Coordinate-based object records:

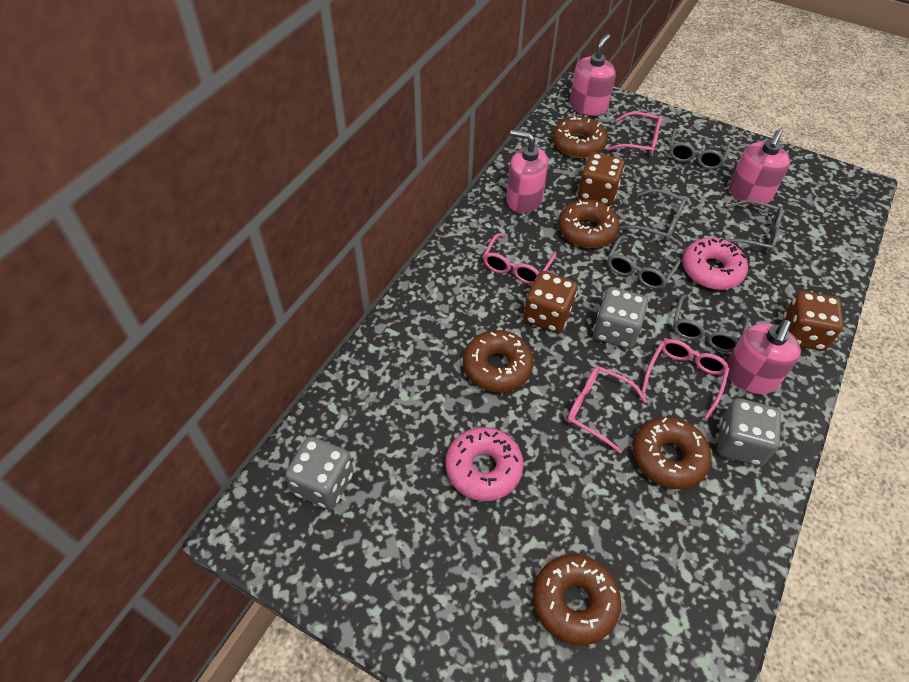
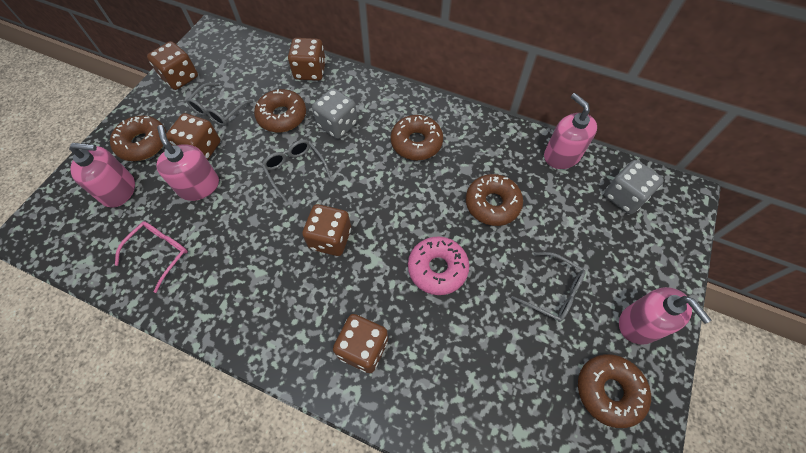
brown dice: 3 -> 5
grey dice: 3 -> 2
grey glasses: 5 -> 3
pink donut: 2 -> 1
pink glasses: 4 -> 1

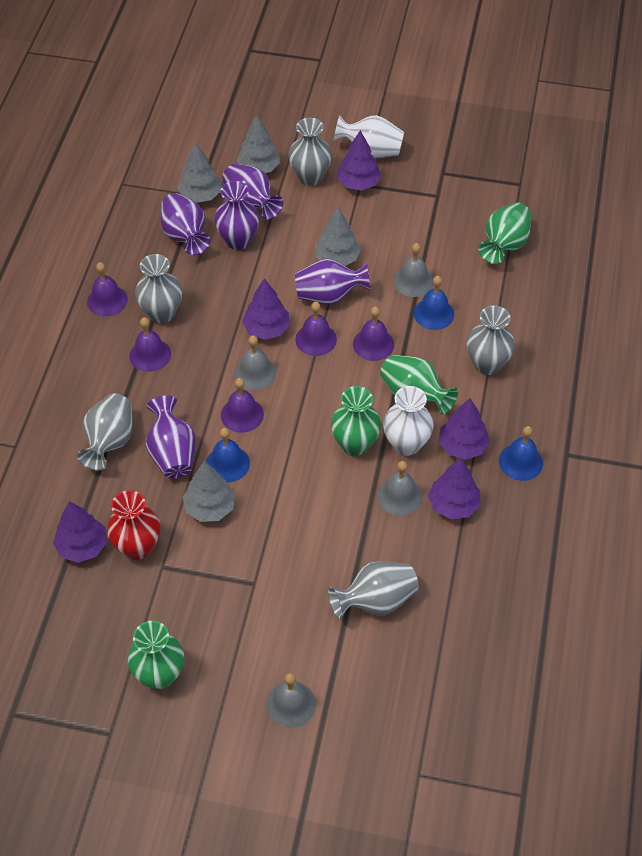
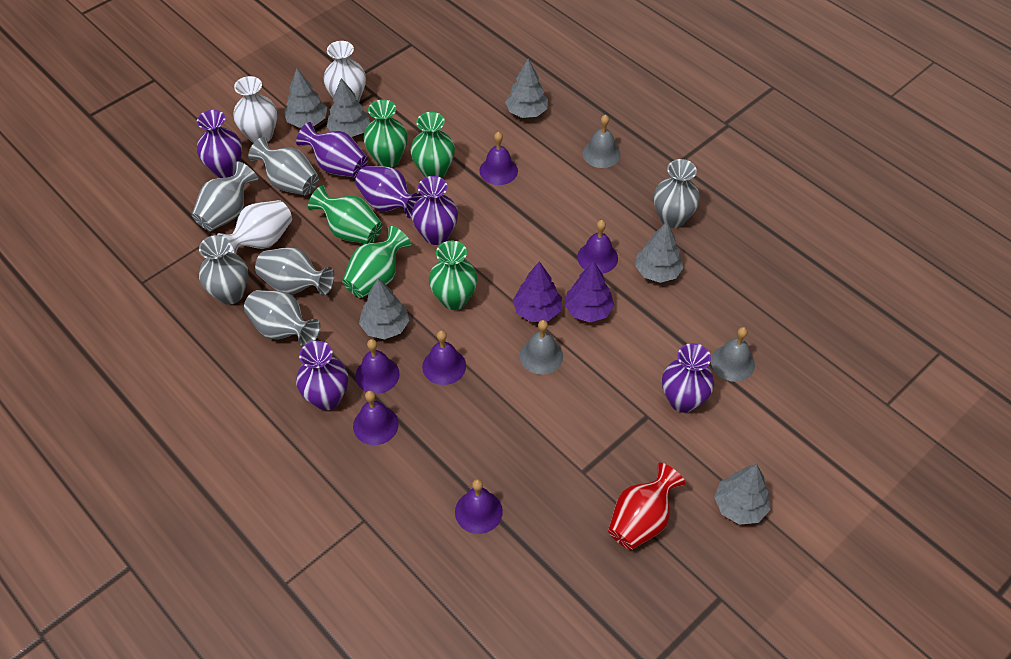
blue bell: 3 -> 0
green vase: 4 -> 5
grey bell: 4 -> 3
grey tree: 4 -> 6
grey vase: 5 -> 6
purple bell: 5 -> 6
purple tree: 5 -> 2
purple vase: 5 -> 6
white vase: 2 -> 3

▶ [The task]
Repeat word for word, leaving out the pictures, each line of the records from the line that holds "grey dice: 3 -> 2" through the final one.

▶ [Response for this exercise]
grey dice: 3 -> 2
grey glasses: 5 -> 3
pink donut: 2 -> 1
pink glasses: 4 -> 1

blue bell: 3 -> 0
green vase: 4 -> 5
grey bell: 4 -> 3
grey tree: 4 -> 6
grey vase: 5 -> 6
purple bell: 5 -> 6
purple tree: 5 -> 2
purple vase: 5 -> 6
white vase: 2 -> 3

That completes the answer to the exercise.